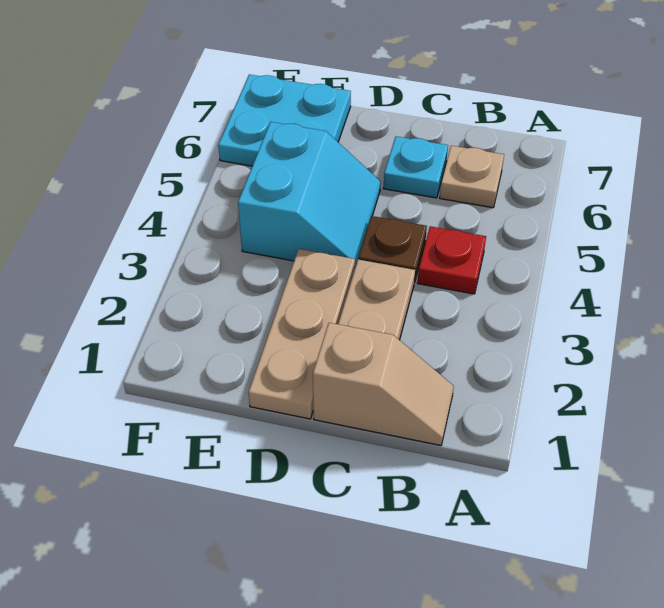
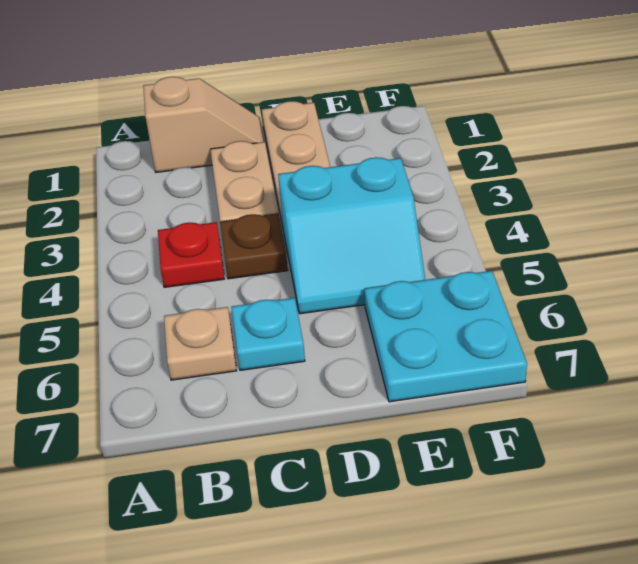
tan slope B1:C1 level 1 top C -> tan slope B1:C1 level 1 top B
cyan slope D4:E5 level 1 top E -> cyan slope D4:E5 level 1 top 4

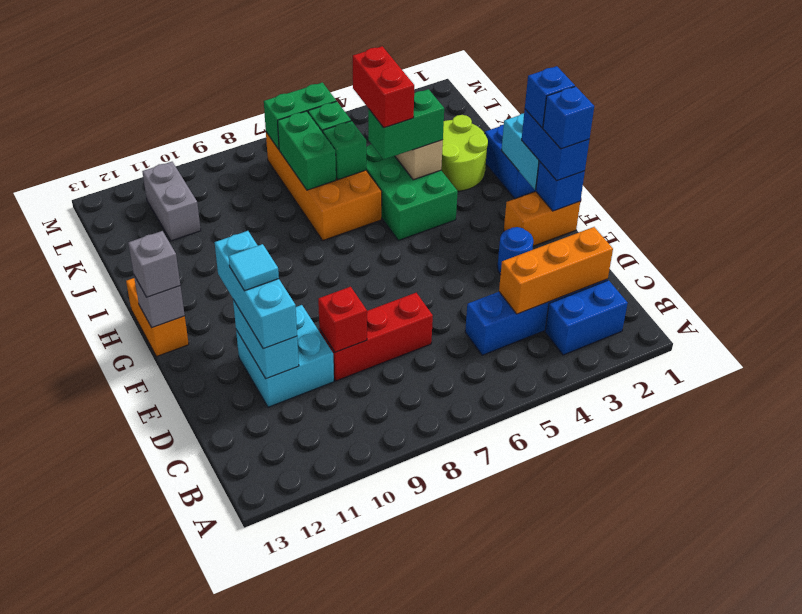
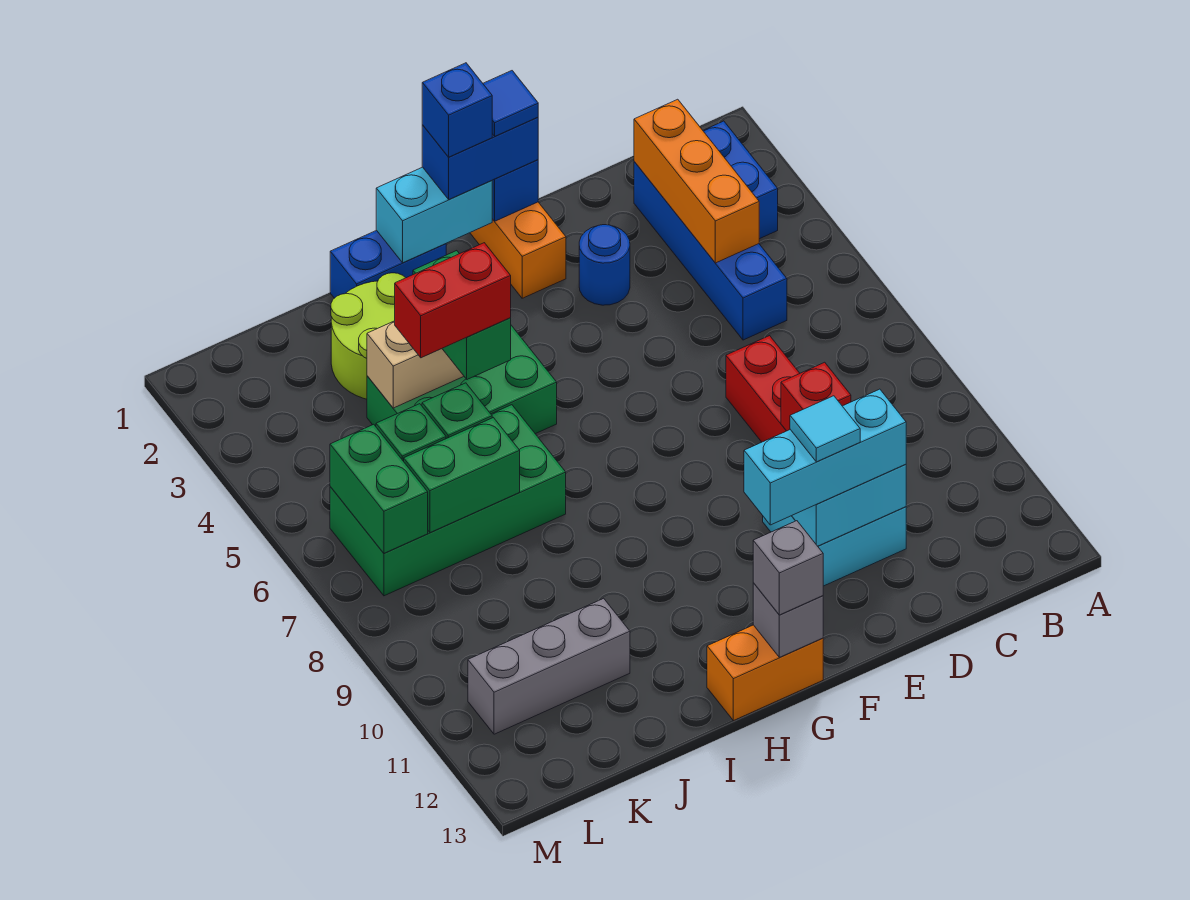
blue brick F1 level 4 -> blue tile F1 level 4
orange brick I6:L7 level 1 -> green brick I6:L7 level 1
grey brick K11:L11 level 1 -> grey brick J11:L11 level 1

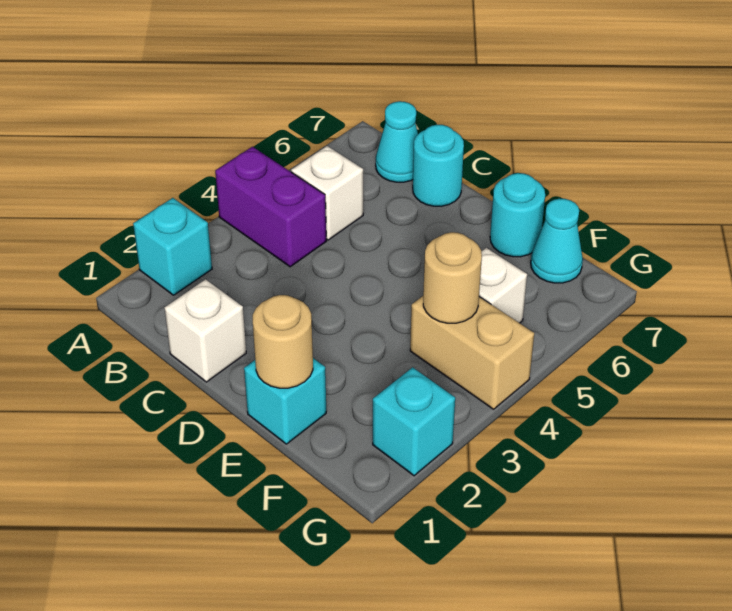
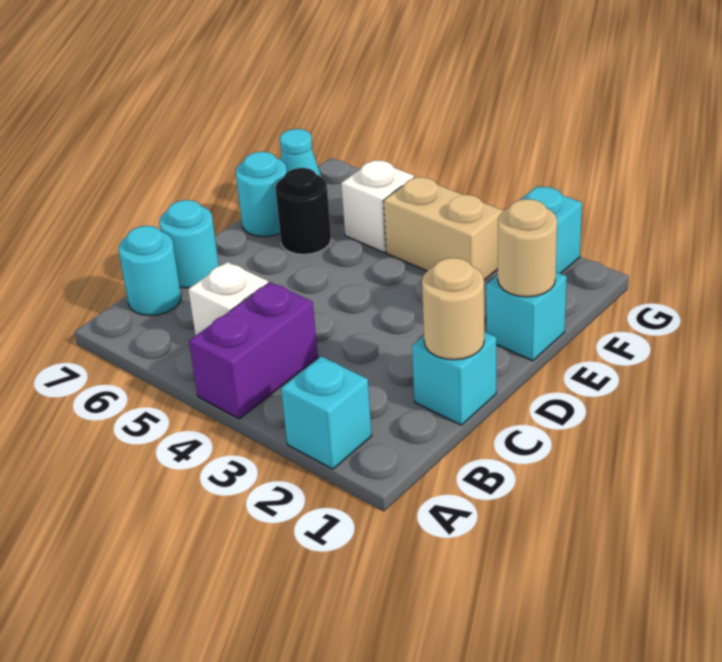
cyan cone B7 level 1 -> cyan round brick B7 level 1
white brick C1 level 1 -> cyan brick C1 level 1
none -> black round brick E6 level 1
tan brick F4:G4 level 1 -> tan brick F3:F4 level 1
tan round brick F4 level 2 -> tan round brick C1 level 2

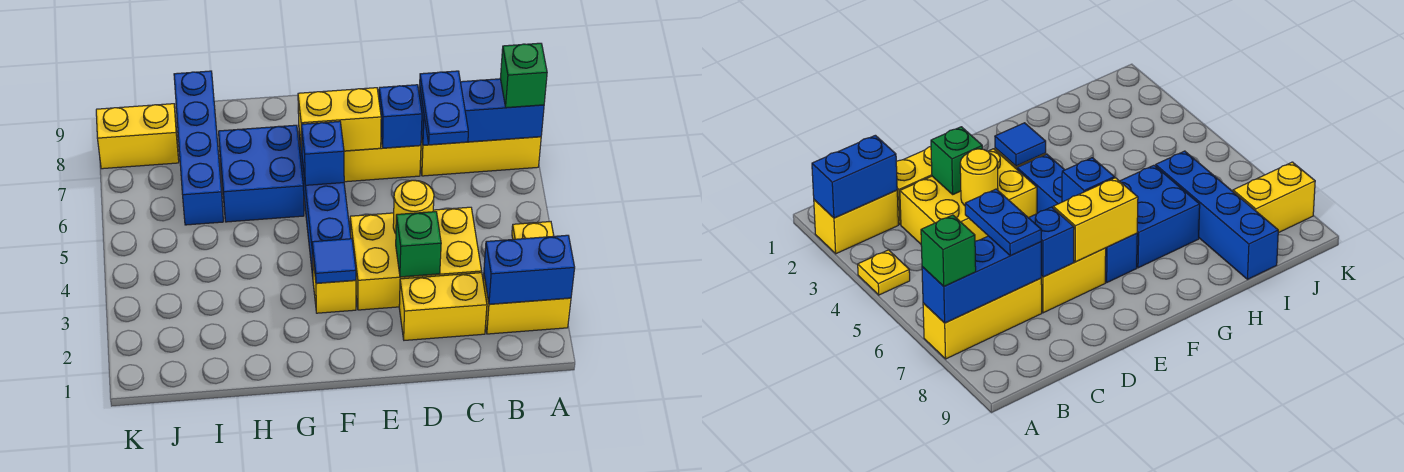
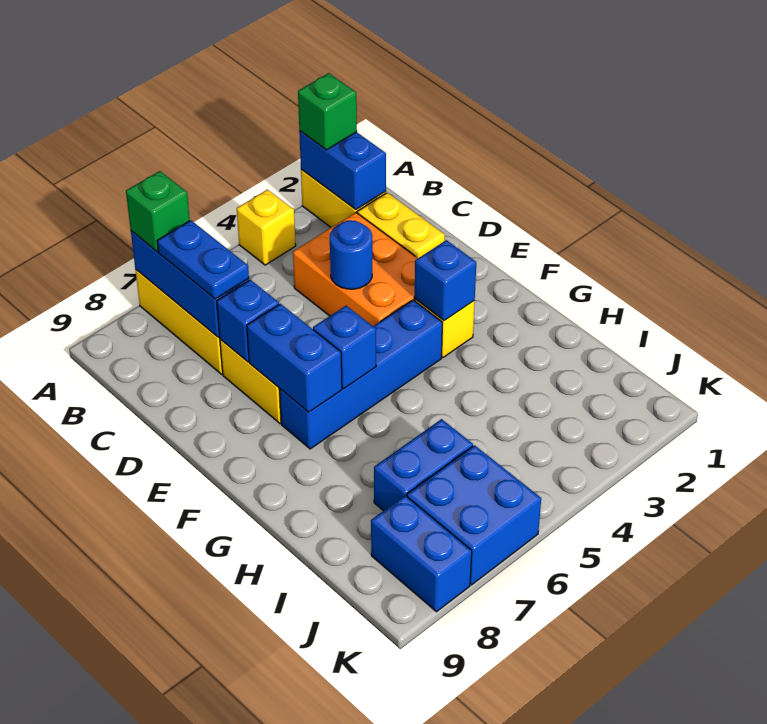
yellow plate A4 level 1 -> yellow brick A4 level 1
yellow brick C3:E4 level 1 -> orange brick C3:E4 level 1
blue plate C6:C7 level 3 -> blue plate B7:C7 level 3
green brick D3 level 2 -> green brick A2 level 3
yellow round brick D4 level 2 -> blue round brick D4 level 2
yellow brick E7:F7 level 2 -> blue brick E7:F7 level 2
blue tile F3 level 2 -> blue brick F3 level 2
blue brick G6:H7 level 1 -> blue brick J6:K7 level 1
blue brick I6:I9 level 1 -> blue brick I6:I7 level 1
yellow brick J8:K8 level 1 -> blue brick J8:K8 level 1

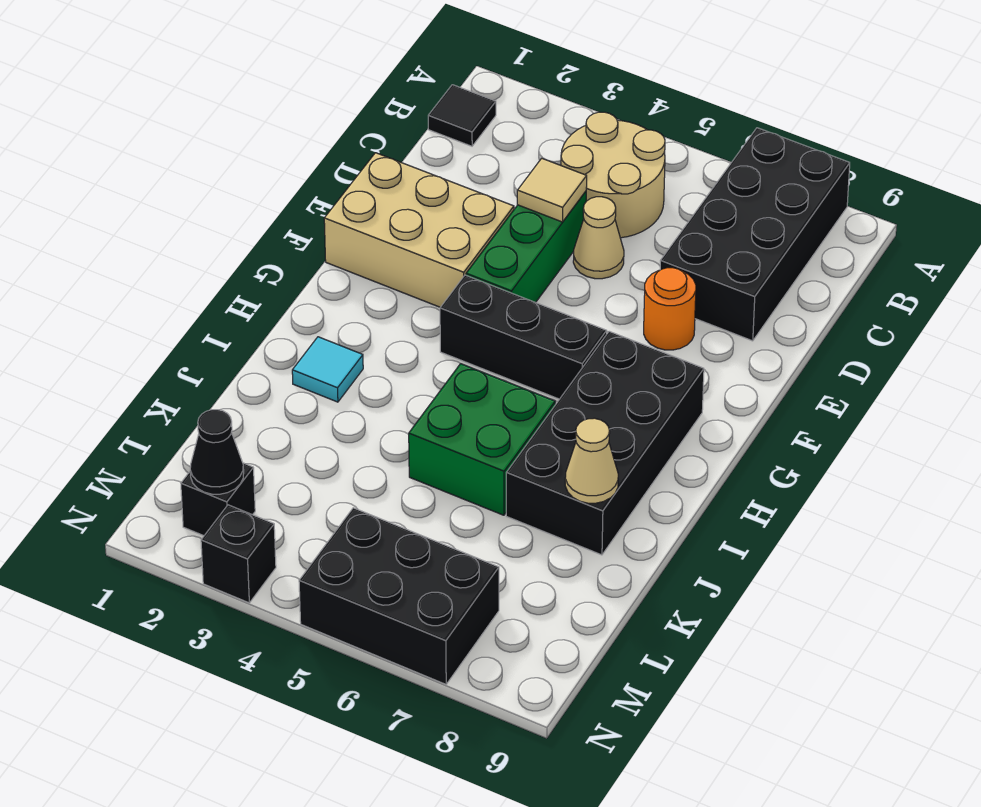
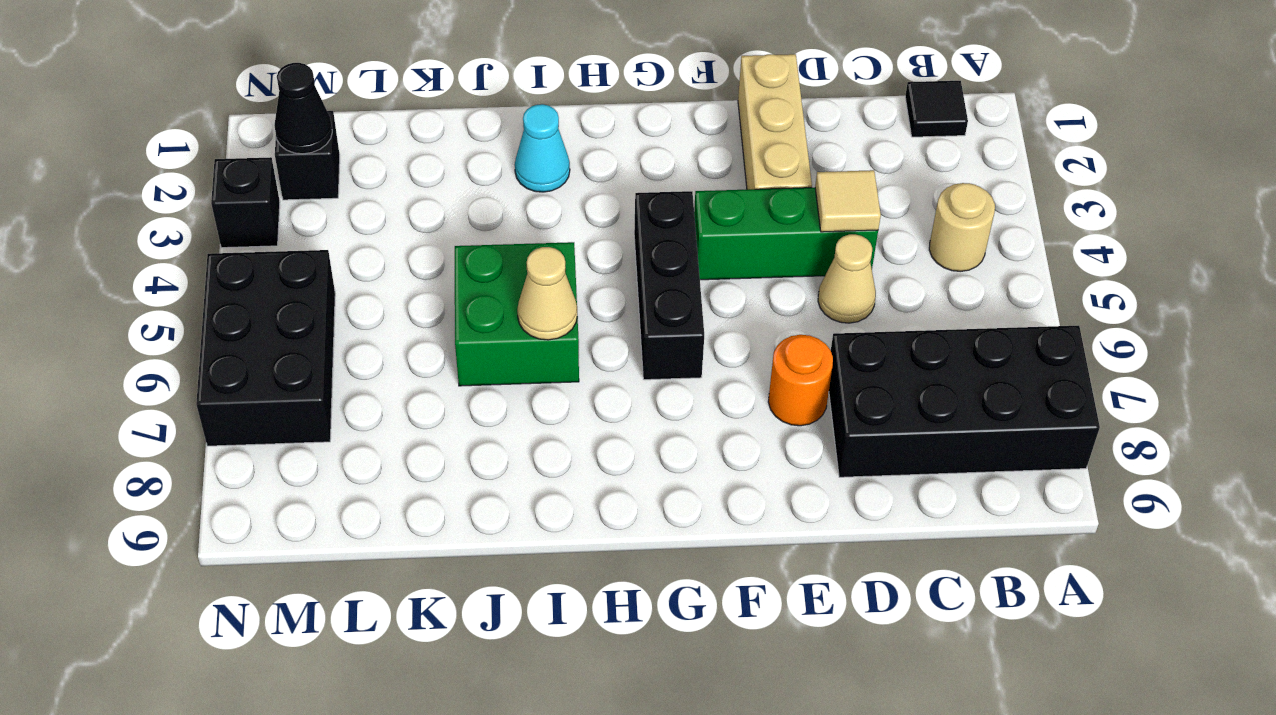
tan round brick B4:C5 level 1 -> tan round brick B4 level 1
tan brick E1:F3 level 1 -> tan brick E1:E3 level 1
black brick G7:J8 level 1 -> none
cyan tile I2 level 1 -> cyan cone I2 level 1
tan cone J8 level 2 -> tan cone I6 level 2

▬▬▬▬▬▬

Task goal -
Wherever the string "round" appears in the listing above, show the whole line.

Response to the task -
cyan cone B7 level 1 -> cyan round brick B7 level 1
none -> black round brick E6 level 1
tan round brick F4 level 2 -> tan round brick C1 level 2
yellow round brick D4 level 2 -> blue round brick D4 level 2
tan round brick B4:C5 level 1 -> tan round brick B4 level 1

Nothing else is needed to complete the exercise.